_WHAT TO WORK ON_.
From the line containing "(649, 204) = (279, 151): brown" down to the last line of the records below, copy every line exactly. Leave out everything before it.
── INFORMATION GIVEN ──
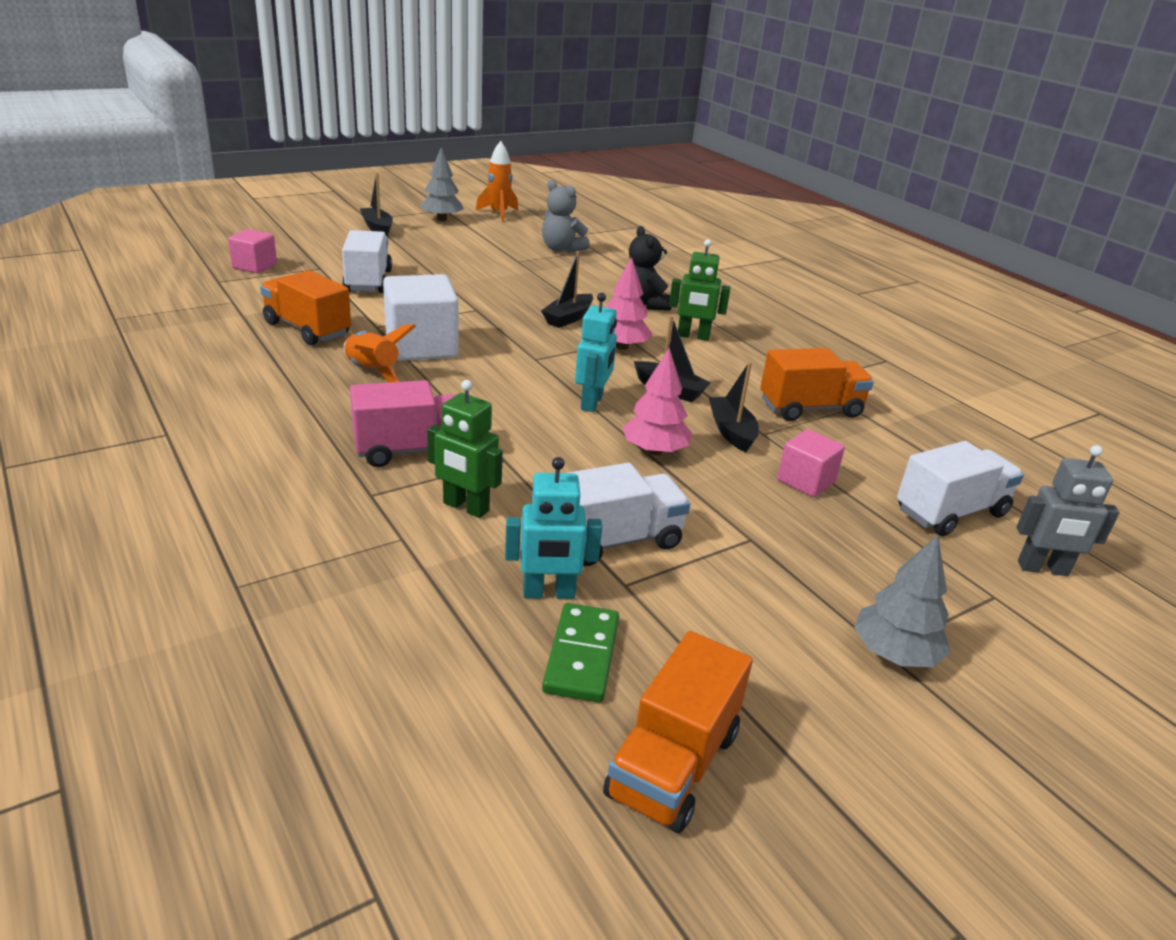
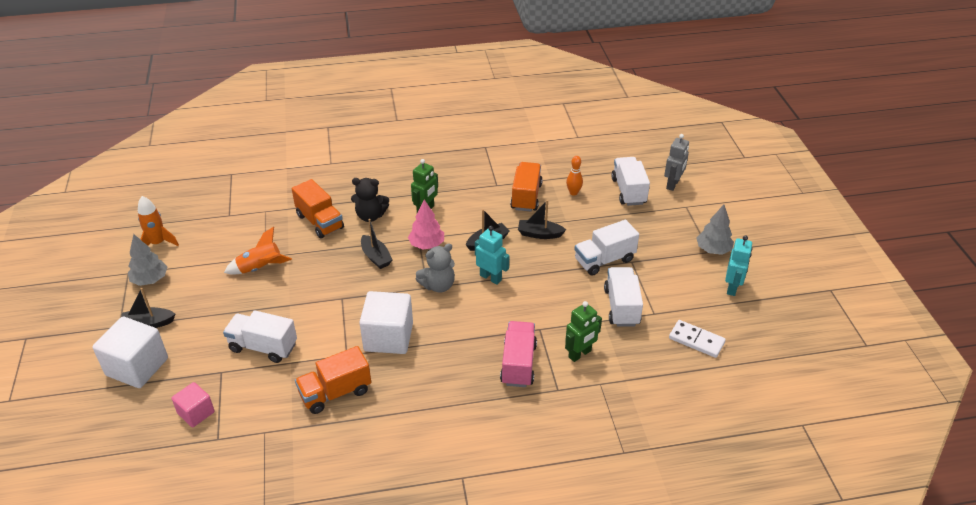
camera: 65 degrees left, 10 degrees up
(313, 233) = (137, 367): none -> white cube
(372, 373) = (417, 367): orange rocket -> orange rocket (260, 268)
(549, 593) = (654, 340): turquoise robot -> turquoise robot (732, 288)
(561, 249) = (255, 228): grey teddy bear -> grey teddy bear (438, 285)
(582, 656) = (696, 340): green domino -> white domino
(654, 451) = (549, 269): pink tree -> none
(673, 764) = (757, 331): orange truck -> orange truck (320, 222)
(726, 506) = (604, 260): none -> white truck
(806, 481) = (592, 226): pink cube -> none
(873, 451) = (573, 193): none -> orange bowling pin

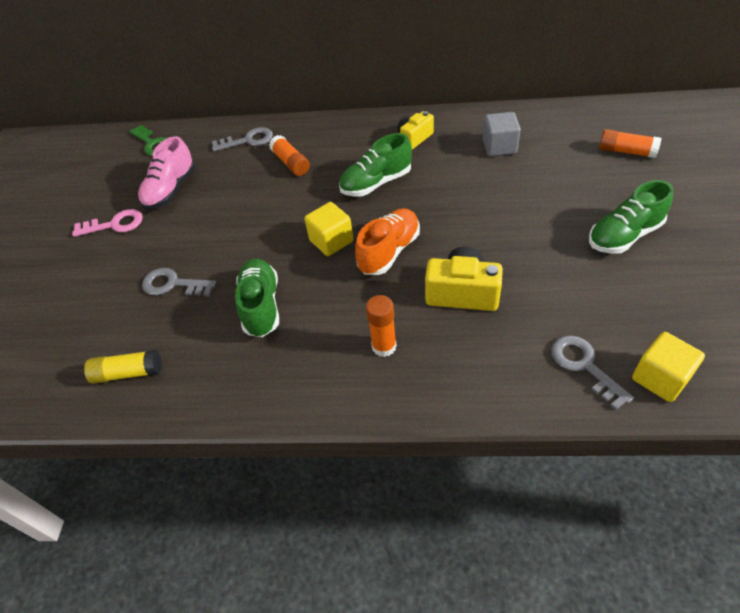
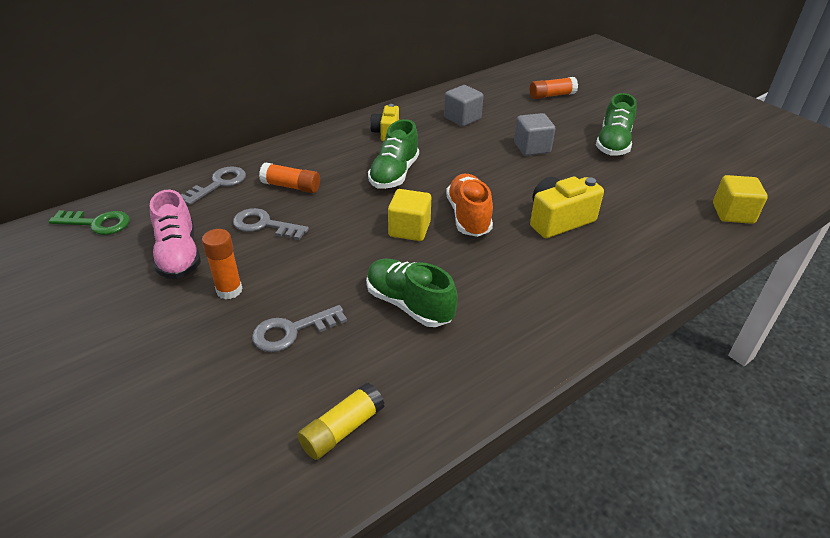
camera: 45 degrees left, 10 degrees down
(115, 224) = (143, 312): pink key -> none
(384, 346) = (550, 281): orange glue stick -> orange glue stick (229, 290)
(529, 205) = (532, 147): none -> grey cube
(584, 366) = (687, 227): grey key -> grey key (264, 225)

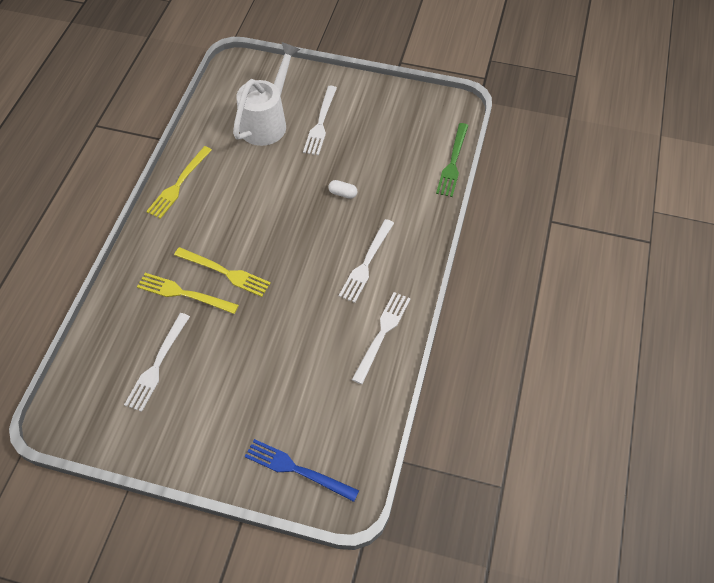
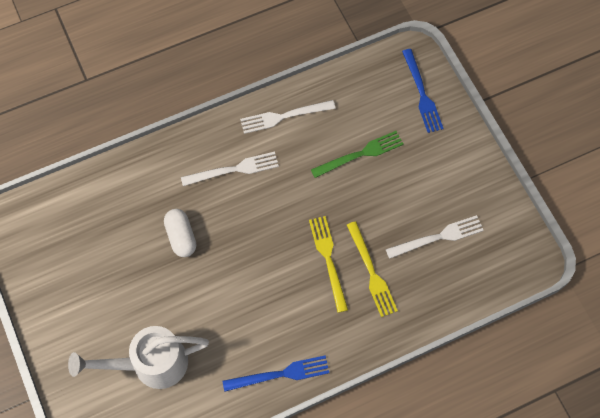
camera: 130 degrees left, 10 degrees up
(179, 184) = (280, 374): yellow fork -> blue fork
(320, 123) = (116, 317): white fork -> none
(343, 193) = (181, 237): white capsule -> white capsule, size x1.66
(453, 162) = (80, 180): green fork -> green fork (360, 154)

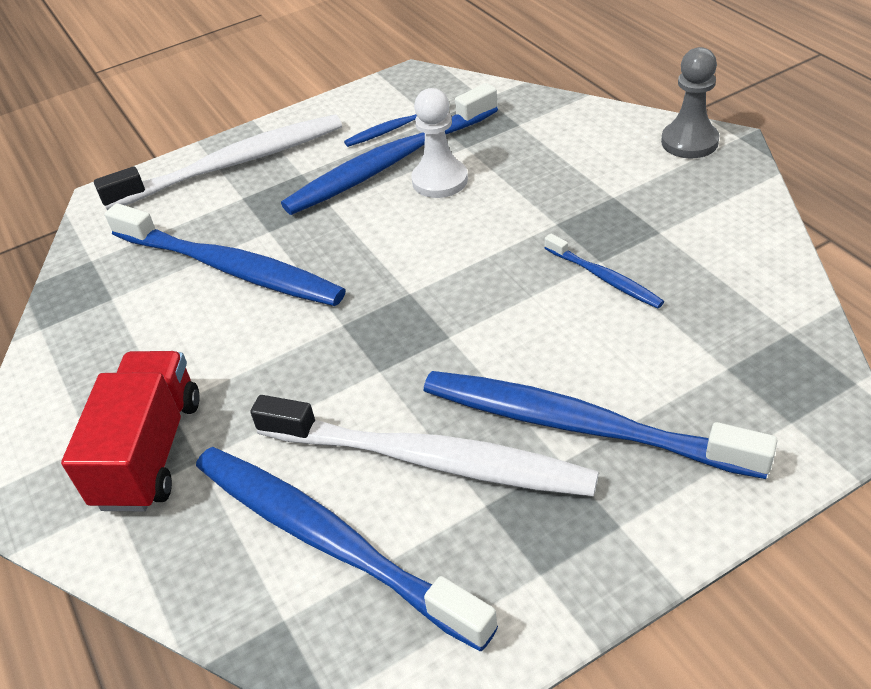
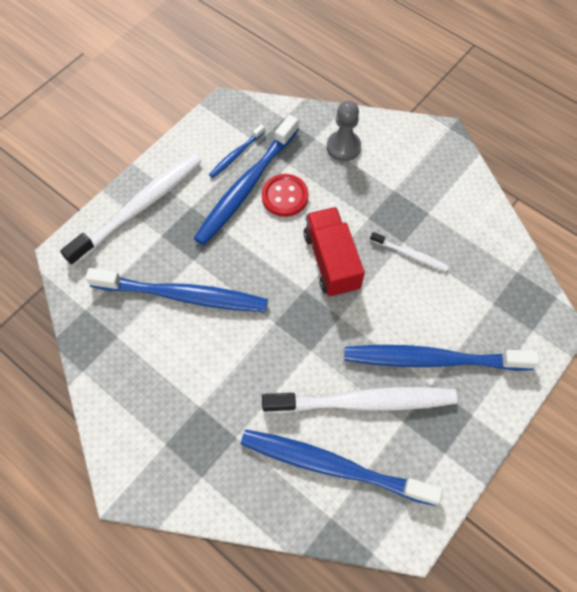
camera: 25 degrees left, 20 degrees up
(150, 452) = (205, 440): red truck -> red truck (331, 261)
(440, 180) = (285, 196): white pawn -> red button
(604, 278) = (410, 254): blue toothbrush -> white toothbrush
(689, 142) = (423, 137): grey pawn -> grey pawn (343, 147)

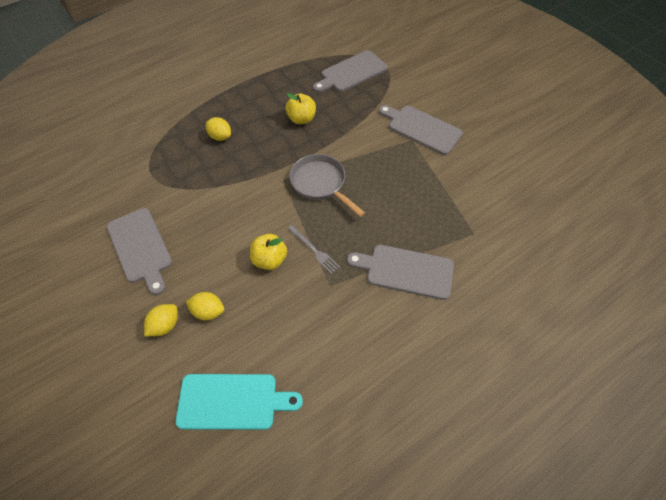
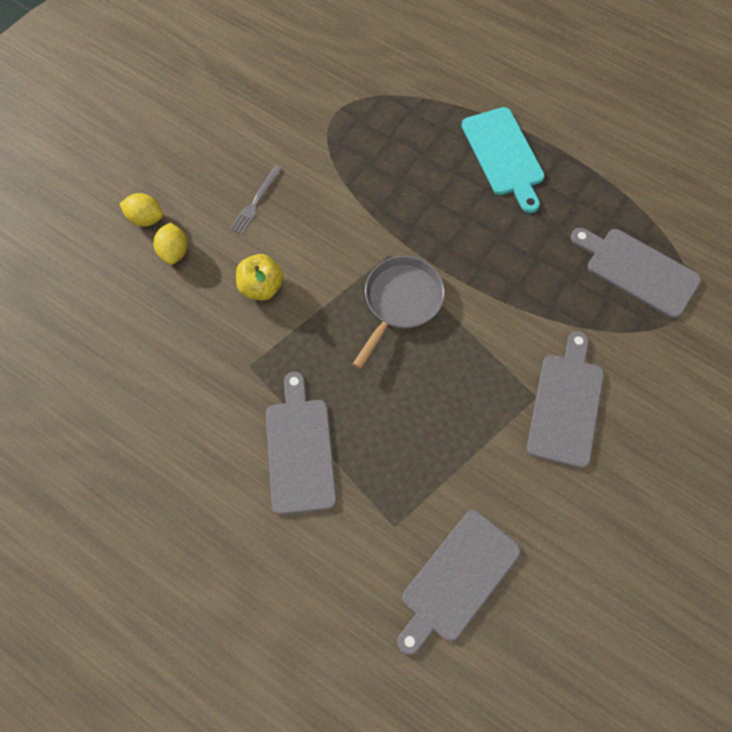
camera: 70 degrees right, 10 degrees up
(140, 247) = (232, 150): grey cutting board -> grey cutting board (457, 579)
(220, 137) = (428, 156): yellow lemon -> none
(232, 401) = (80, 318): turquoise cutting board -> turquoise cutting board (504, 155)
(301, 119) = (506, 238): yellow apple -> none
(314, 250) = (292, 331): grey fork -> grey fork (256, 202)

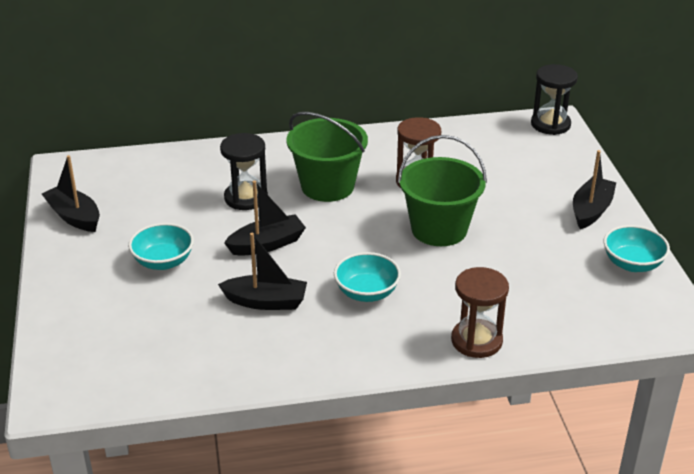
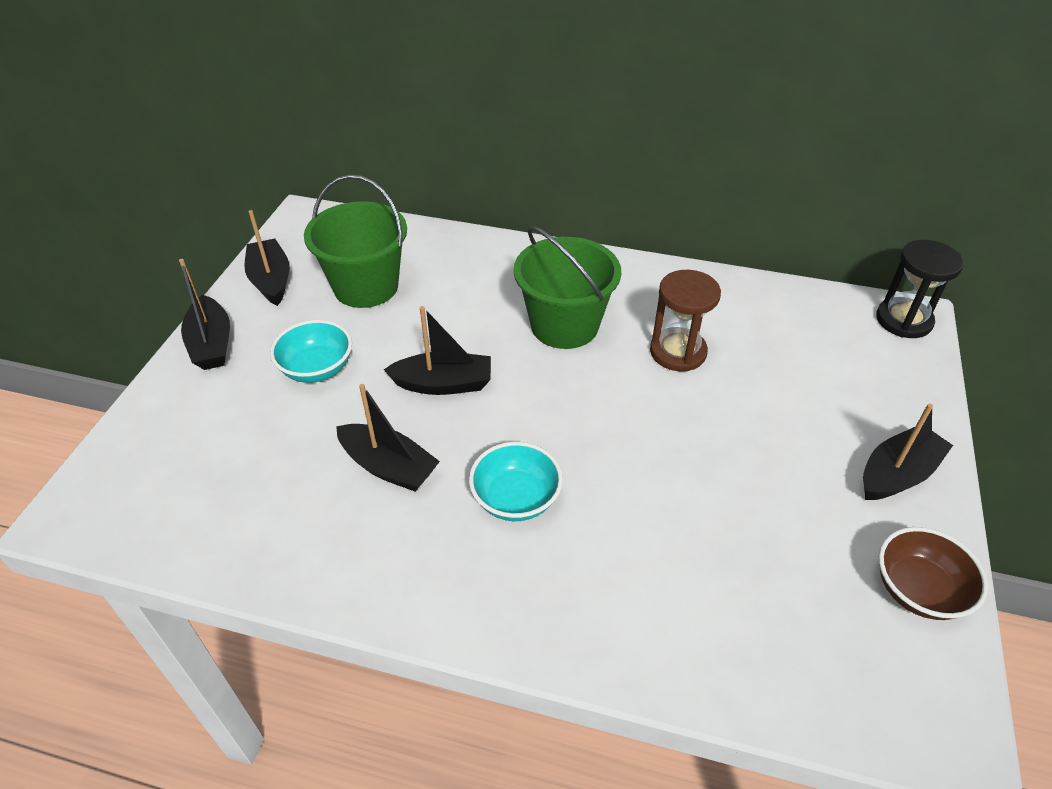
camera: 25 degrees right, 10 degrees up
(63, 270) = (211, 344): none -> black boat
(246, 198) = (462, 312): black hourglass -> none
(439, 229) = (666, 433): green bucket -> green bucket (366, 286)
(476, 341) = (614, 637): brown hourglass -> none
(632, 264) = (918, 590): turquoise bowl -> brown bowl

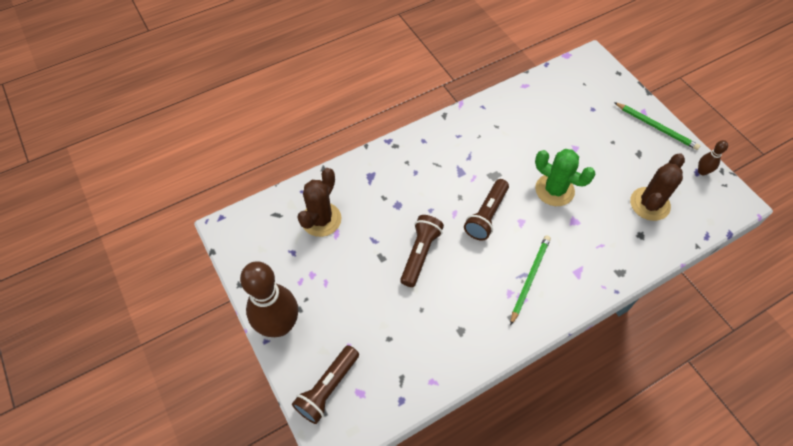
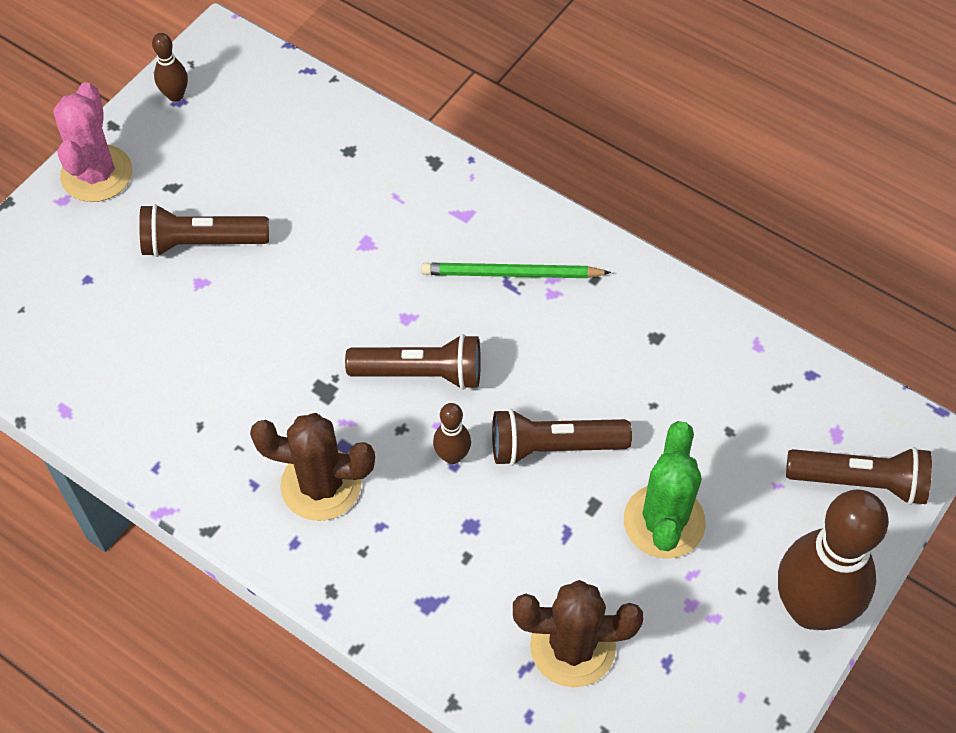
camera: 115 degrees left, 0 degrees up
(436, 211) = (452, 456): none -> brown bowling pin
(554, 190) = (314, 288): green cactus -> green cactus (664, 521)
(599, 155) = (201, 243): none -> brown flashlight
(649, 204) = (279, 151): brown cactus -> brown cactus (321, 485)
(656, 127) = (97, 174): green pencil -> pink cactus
───
_SOLUTION TO THE PROBLEM_.
(649, 204) = (279, 151): brown cactus -> brown cactus (321, 485)
(656, 127) = (97, 174): green pencil -> pink cactus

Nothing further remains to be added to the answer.